Given data Start Marker

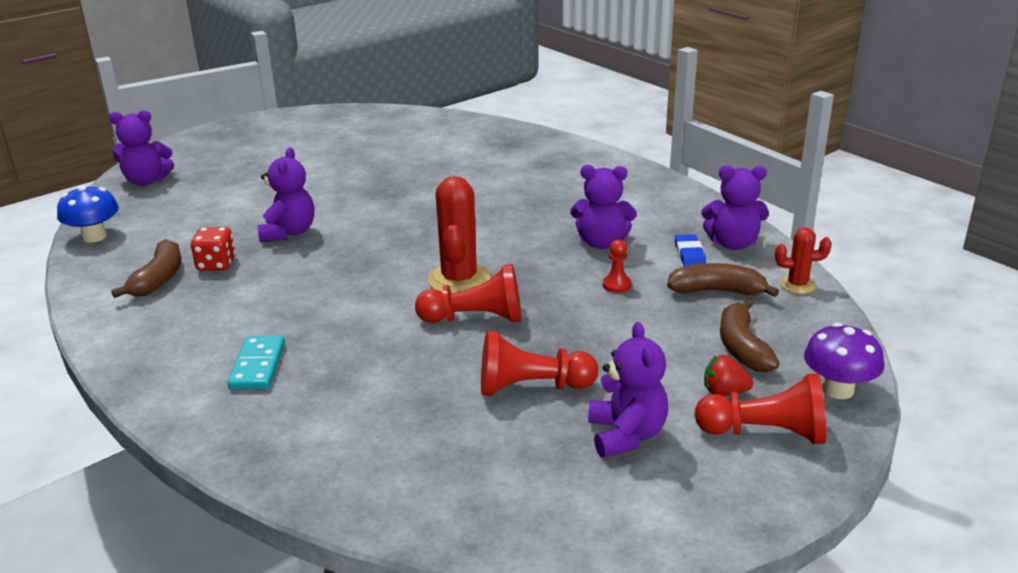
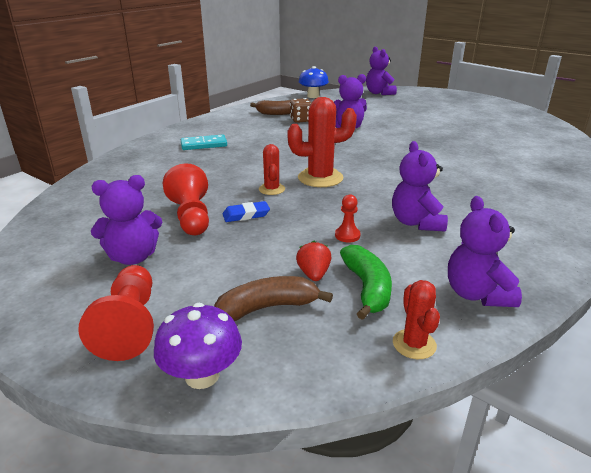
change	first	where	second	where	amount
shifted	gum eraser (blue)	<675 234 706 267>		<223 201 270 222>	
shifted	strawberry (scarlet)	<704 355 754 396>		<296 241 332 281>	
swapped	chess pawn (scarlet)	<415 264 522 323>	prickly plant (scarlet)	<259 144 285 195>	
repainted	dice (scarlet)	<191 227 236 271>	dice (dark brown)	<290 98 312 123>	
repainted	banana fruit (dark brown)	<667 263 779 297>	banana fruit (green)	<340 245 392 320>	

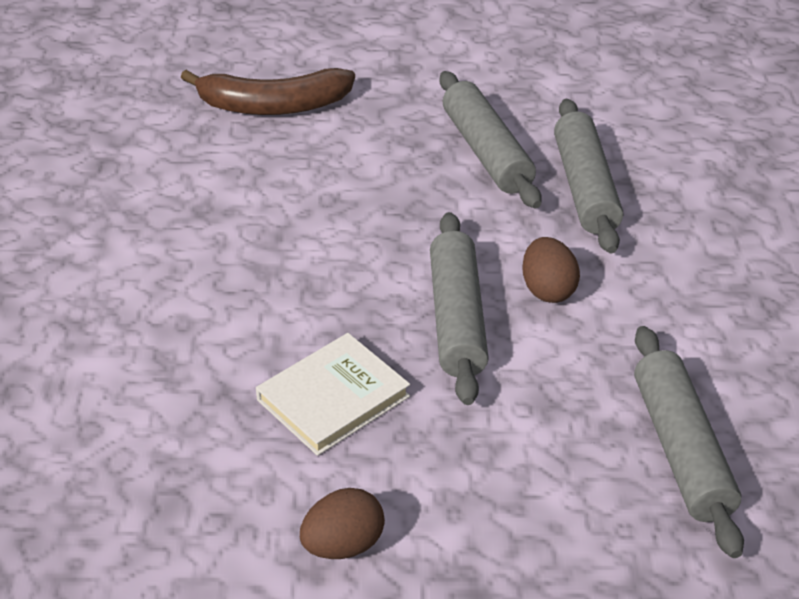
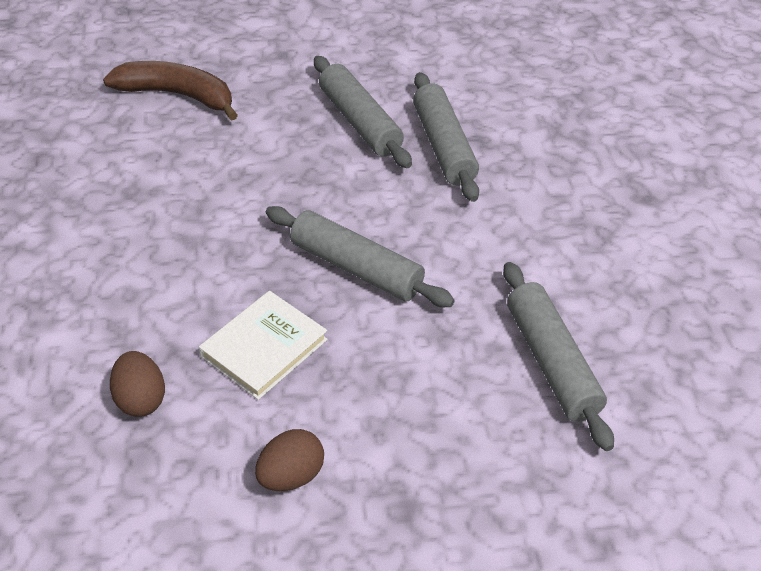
change	first	where	second	where	amount
shifted	toy egg (dark brown)	<522 237 580 303>		<110 351 165 417>	
rotated	banana fruit (dark brown)	<181 68 355 115>		<103 61 238 121>	150 degrees counterclockwise
rotated	pastry roller (ash-grey)	<430 212 489 405>		<266 206 455 307>	45 degrees counterclockwise

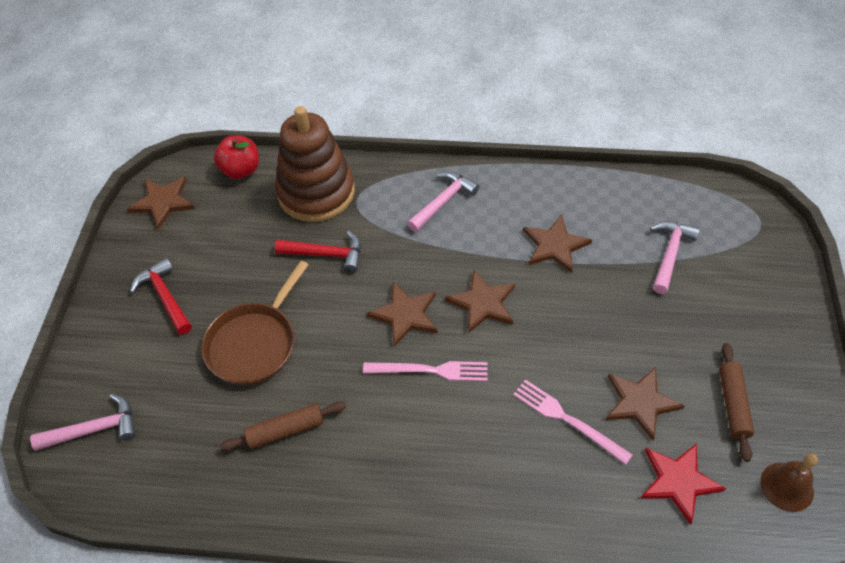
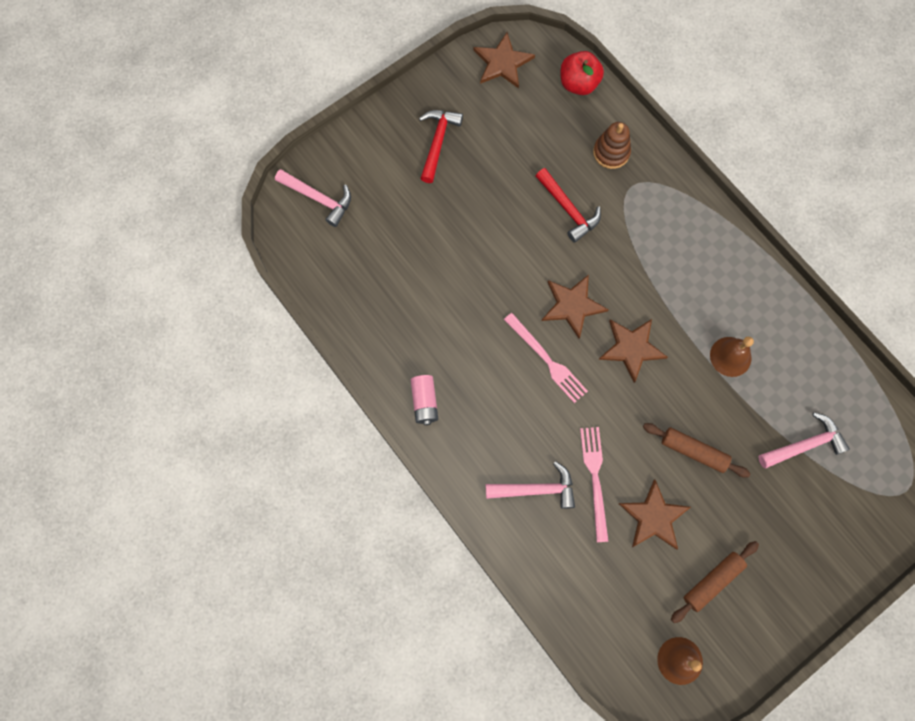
change	first	where	second	where	amount
gone	skillet (dark brown)	<201 261 309 385>			
gone	star shape (scarlet)	<640 443 726 525>			
new			AA battery (rose-pink)	<411 375 438 425>	
shifted	pastry roller (dark brown)	<220 401 346 451>		<643 423 751 477>	
shifted	carpenter's hammer (rose-pink)	<407 171 480 232>		<486 461 575 509>	
swapped	star shape (dark brown)	<523 214 592 273>	school bell (dark brown)	<710 337 754 377>	
scaled	ring stacker (dark brown)	<275 106 355 222>		<593 122 631 169>	x0.49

Given data End Marker

▸ **Exercise**:
Every entry above is to be set down exactly; the pictures are to be left out.

▸ **Problem solution**:
change	first	where	second	where	amount
shifted	gum eraser (blue)	<675 234 706 267>		<223 201 270 222>	
shifted	strawberry (scarlet)	<704 355 754 396>		<296 241 332 281>	
swapped	chess pawn (scarlet)	<415 264 522 323>	prickly plant (scarlet)	<259 144 285 195>	
repainted	dice (scarlet)	<191 227 236 271>	dice (dark brown)	<290 98 312 123>	
repainted	banana fruit (dark brown)	<667 263 779 297>	banana fruit (green)	<340 245 392 320>	

change	first	where	second	where	amount
shifted	toy egg (dark brown)	<522 237 580 303>		<110 351 165 417>	
rotated	banana fruit (dark brown)	<181 68 355 115>		<103 61 238 121>	150 degrees counterclockwise
rotated	pastry roller (ash-grey)	<430 212 489 405>		<266 206 455 307>	45 degrees counterclockwise

change	first	where	second	where	amount
gone	skillet (dark brown)	<201 261 309 385>			
gone	star shape (scarlet)	<640 443 726 525>			
new			AA battery (rose-pink)	<411 375 438 425>	
shifted	pastry roller (dark brown)	<220 401 346 451>		<643 423 751 477>	
shifted	carpenter's hammer (rose-pink)	<407 171 480 232>		<486 461 575 509>	
swapped	star shape (dark brown)	<523 214 592 273>	school bell (dark brown)	<710 337 754 377>	
scaled	ring stacker (dark brown)	<275 106 355 222>		<593 122 631 169>	x0.49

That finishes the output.